>>>

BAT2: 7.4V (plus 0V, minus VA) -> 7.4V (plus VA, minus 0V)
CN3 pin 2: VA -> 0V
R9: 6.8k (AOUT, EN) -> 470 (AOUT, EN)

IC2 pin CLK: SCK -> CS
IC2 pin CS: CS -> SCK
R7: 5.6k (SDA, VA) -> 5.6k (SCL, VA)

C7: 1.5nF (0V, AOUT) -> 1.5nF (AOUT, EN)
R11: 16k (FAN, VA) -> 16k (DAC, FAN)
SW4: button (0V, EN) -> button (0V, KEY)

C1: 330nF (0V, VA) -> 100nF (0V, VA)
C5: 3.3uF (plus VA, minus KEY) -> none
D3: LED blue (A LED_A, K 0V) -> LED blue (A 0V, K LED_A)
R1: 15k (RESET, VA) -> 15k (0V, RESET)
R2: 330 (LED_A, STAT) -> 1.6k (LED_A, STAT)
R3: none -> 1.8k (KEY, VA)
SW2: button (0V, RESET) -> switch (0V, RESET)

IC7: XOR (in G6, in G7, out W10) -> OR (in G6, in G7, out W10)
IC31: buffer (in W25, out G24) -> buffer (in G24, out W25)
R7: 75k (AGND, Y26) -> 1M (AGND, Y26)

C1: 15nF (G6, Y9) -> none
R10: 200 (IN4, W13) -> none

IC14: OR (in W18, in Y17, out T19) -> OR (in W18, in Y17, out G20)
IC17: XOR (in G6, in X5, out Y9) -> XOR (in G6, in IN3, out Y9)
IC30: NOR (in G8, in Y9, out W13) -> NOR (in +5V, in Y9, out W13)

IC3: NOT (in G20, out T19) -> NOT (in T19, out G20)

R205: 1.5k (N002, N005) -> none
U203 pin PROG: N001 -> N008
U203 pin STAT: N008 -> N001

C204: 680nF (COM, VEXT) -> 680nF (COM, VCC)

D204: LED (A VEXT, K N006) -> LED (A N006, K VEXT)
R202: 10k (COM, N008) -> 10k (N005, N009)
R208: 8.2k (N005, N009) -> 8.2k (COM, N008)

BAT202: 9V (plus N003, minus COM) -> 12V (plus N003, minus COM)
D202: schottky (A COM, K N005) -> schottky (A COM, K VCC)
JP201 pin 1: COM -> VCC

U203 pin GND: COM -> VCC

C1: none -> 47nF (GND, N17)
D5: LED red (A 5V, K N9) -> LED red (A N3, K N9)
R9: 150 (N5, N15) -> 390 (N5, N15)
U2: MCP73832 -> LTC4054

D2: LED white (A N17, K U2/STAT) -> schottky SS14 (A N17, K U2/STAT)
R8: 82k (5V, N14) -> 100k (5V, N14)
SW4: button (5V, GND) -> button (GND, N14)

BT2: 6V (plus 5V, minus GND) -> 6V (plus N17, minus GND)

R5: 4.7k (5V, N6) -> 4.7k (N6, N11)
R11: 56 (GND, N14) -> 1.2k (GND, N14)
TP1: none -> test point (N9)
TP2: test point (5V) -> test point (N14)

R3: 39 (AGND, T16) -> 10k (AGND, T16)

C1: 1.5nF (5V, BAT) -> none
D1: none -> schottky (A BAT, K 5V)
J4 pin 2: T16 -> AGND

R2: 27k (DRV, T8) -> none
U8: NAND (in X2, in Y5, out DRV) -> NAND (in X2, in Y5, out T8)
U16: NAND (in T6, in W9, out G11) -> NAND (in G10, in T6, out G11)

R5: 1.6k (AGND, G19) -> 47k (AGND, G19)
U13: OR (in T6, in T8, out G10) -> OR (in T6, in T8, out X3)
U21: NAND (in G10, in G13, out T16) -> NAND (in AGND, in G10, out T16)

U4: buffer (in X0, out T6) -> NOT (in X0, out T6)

<<<

TASK PROMPT - Read through the entries, then copy every line where the string "RESET" is found.

TASK RESULT -
R1: 15k (RESET, VA) -> 15k (0V, RESET)
SW2: button (0V, RESET) -> switch (0V, RESET)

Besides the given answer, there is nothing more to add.